* [What you should do] The output is the lines below from the one with "hand screwdriver (aqua) (63" through the one with "prickly plant (rosy) (86", both included, printed exactly and with no other line.

Scene images with change listings:
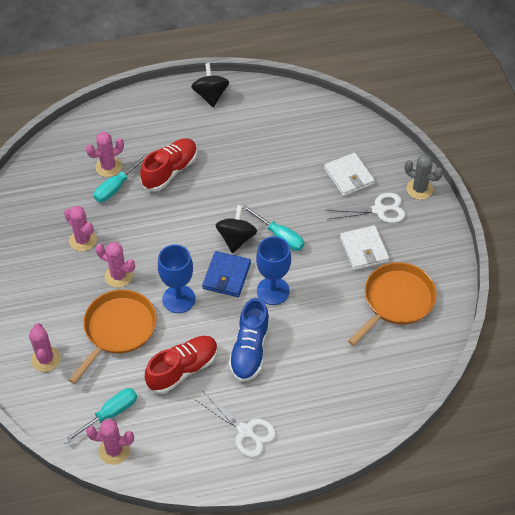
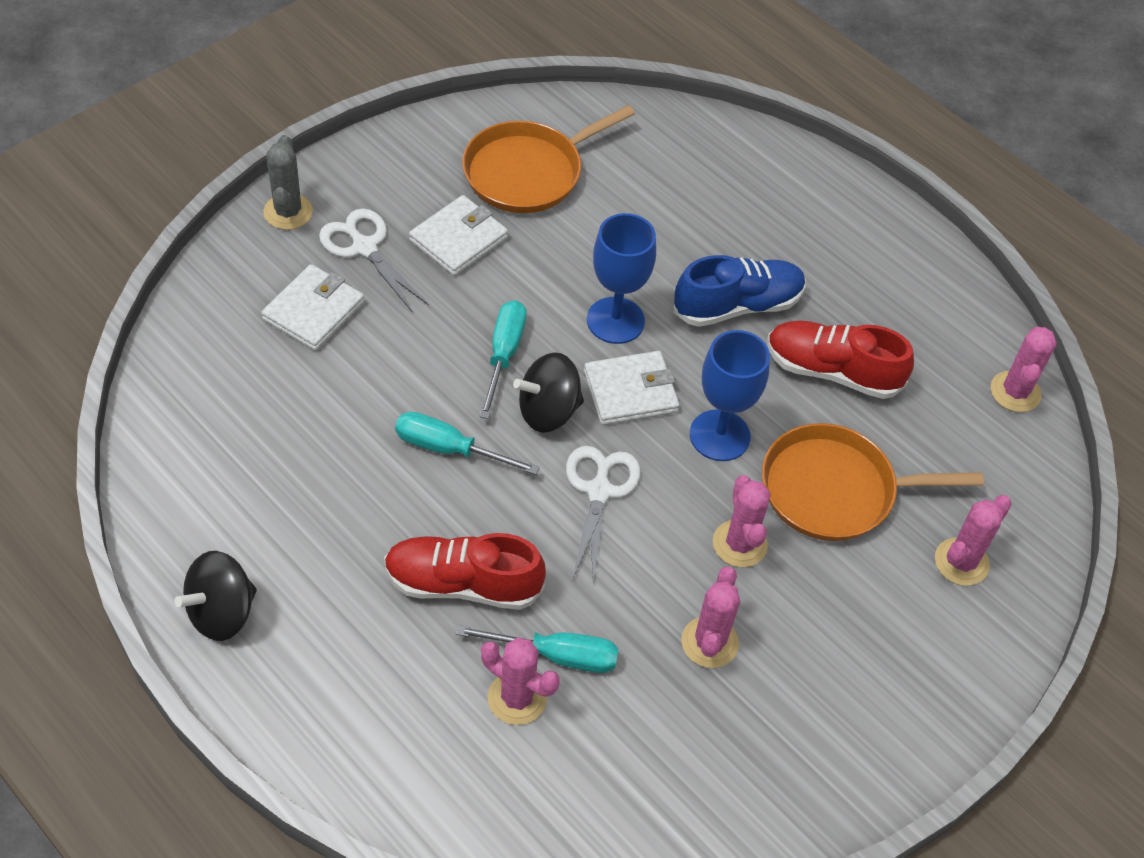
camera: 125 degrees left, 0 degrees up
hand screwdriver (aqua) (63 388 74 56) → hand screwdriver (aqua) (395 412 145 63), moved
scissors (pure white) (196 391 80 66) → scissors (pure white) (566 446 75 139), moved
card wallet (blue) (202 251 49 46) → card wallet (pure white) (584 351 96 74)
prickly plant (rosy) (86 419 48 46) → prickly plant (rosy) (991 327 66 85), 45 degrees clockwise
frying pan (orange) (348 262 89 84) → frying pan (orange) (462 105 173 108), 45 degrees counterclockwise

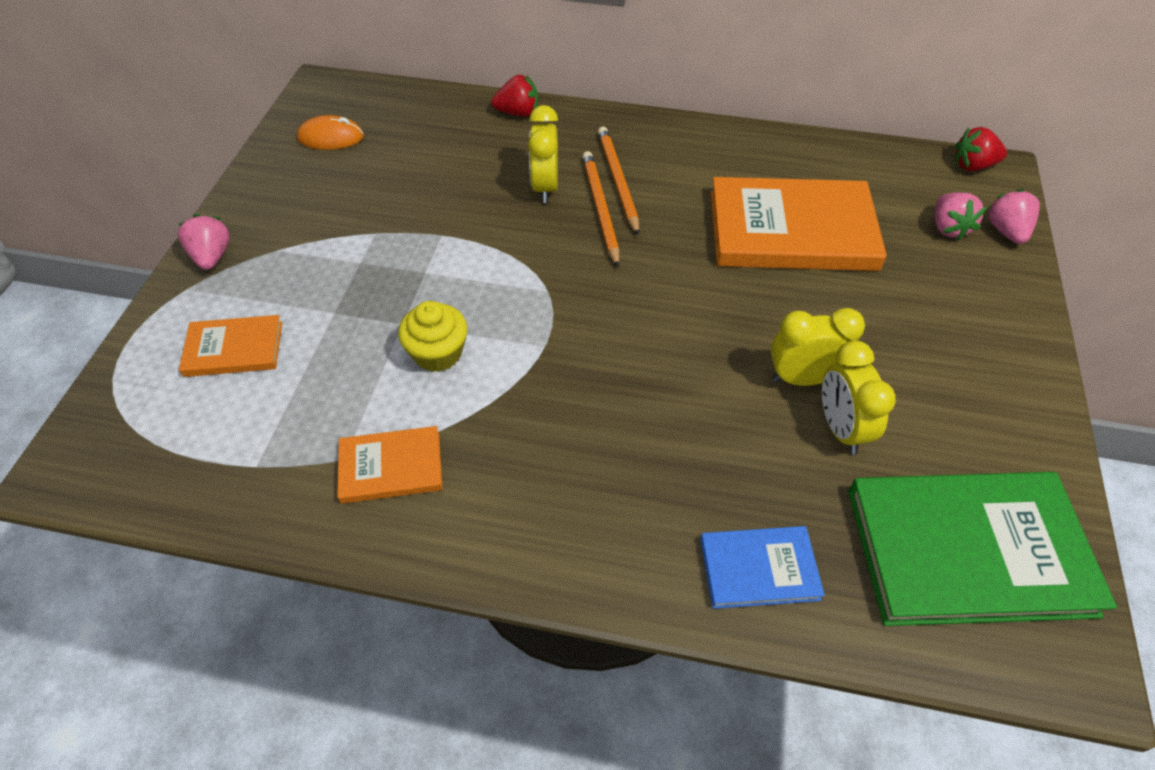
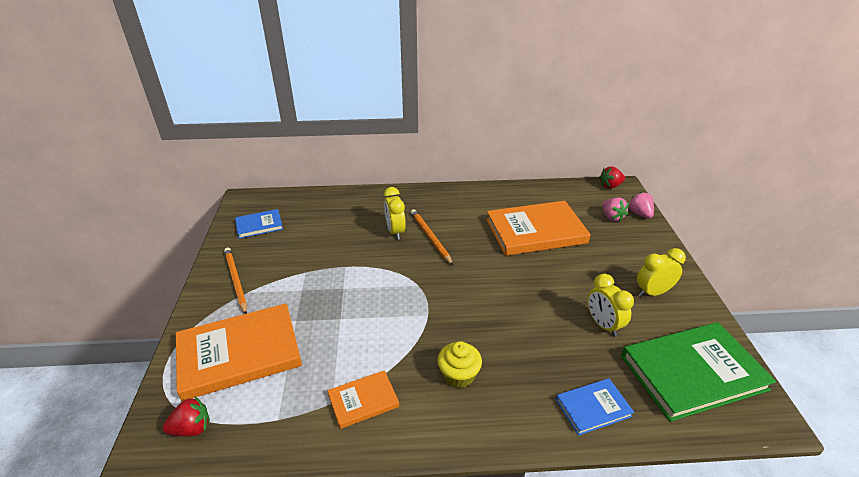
camera: 15 degrees left, 15 degrees down
toy strawberry (rosy) (178 214 52 56) → -
muffin (golden) (398 301 69 71) → muffin (golden) (437 341 45 47), moved
toy strawberry (crimson) (491 75 47 42) → toy strawberry (crimson) (162 397 48 39), moved
lead pencil (orange) (598 126 41 110) → lead pencil (orange) (224 248 23 66), moved
alarm clock (golden) (771 308 94 78) → alarm clock (golden) (637 248 49 49), moved
PC mouse (orange) (297 115 67 35) → hardback (blue) (235 209 48 30)
hardback (orange) (179 315 103 62) → hardback (orange) (176 303 126 98), x1.98

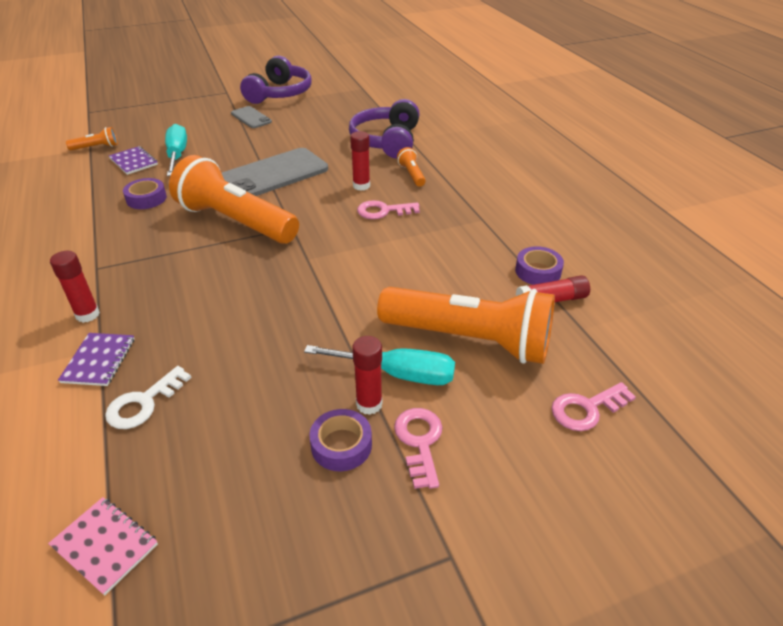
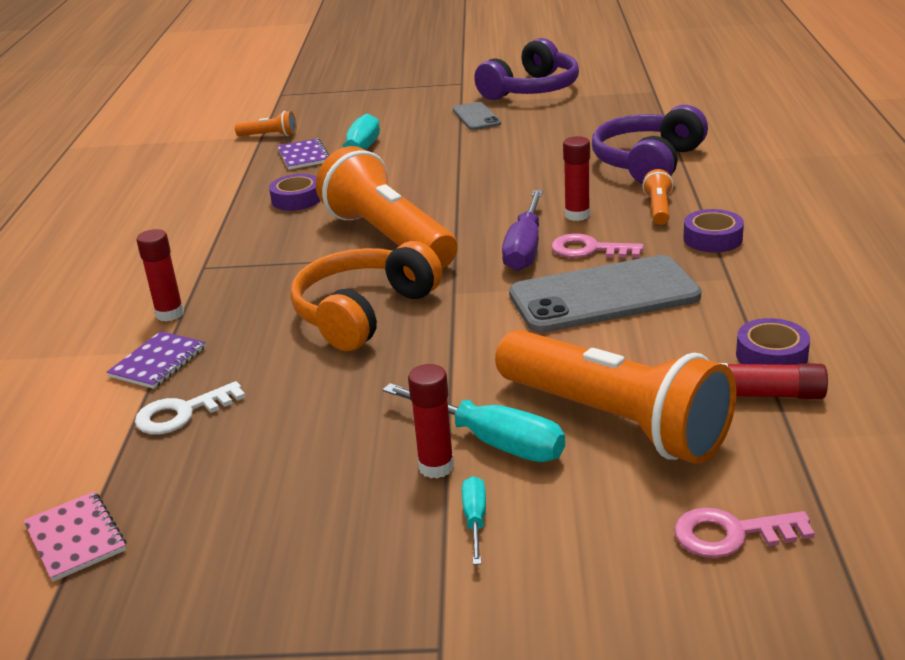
camera: 25 degrees right, 10 degrees down
- → headset (orange) (290 241 152 110)
- → hand screwdriver (purple) (502 190 41 81)
smartphone (gray) (222 148 106 48) → smartphone (gray) (509 255 192 78), moved
roll of tape (purple) (309 409 63 62) → roll of tape (purple) (683 209 61 44), moved
key (rosy) (394 408 48 81) → hand screwdriver (aqua) (462 476 24 89)

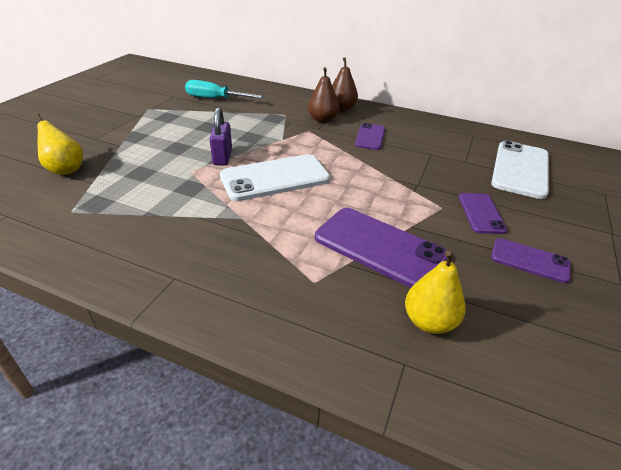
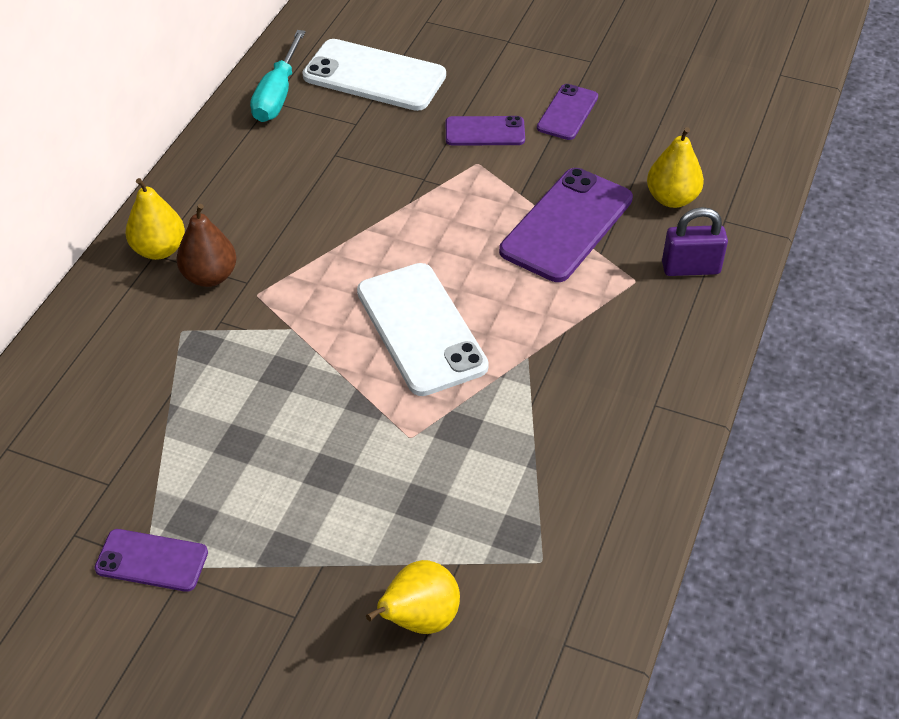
camera: 90 degrees left, 10 degrees up
hand screwdriver (aqua) (185 80 77 18) → hand screwdriver (aqua) (250 30 55 92), moved
padlock (purple) (209 107 23 58) → padlock (purple) (662 207 66 69), moved
smartphone (purple) (355 123 30 27) → smartphone (purple) (94 529 114 63), moved
pear (dark brown) (332 57 26 54) → pear (golden) (126 178 59 82)

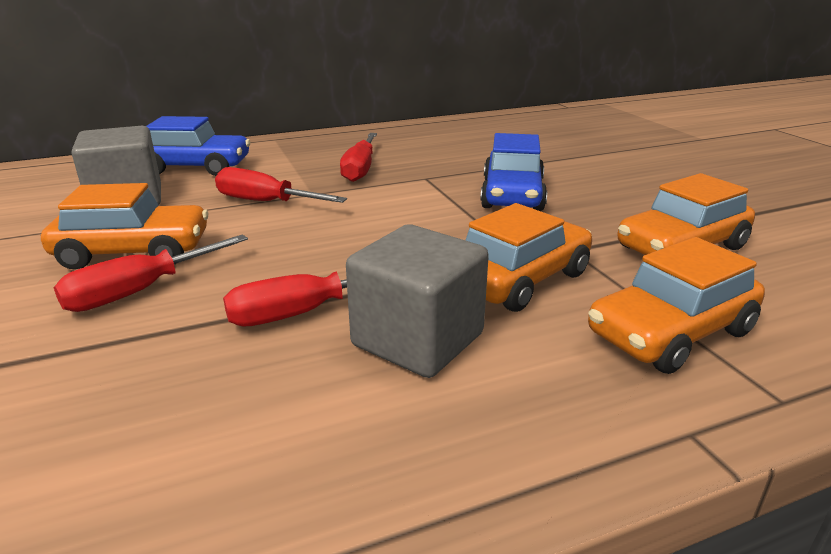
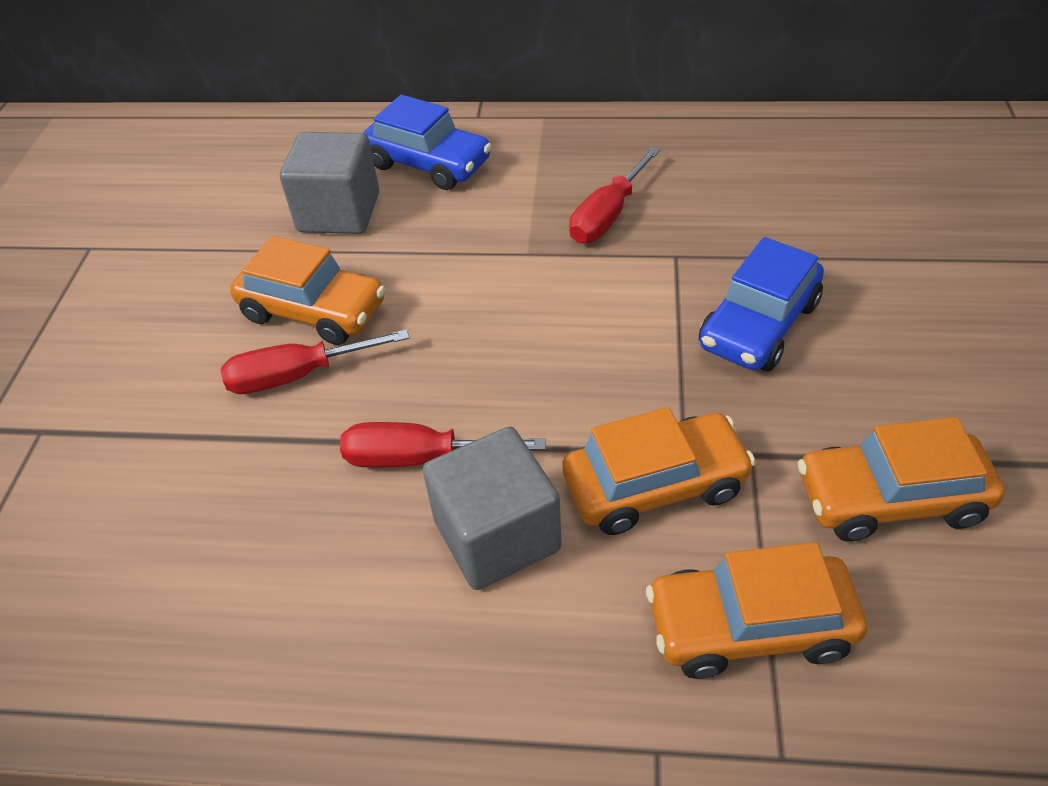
camera: 30 degrees right, 20 degrees up
hand screwdriver (crimson) (215 167 132 36) → -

* [Task output]
hand screwdriver (aqua) (63 388 74 56) → hand screwdriver (aqua) (395 412 145 63), moved
scissors (pure white) (196 391 80 66) → scissors (pure white) (566 446 75 139), moved
card wallet (blue) (202 251 49 46) → card wallet (pure white) (584 351 96 74)
prickly plant (rosy) (86 419 48 46) → prickly plant (rosy) (991 327 66 85), 45 degrees clockwise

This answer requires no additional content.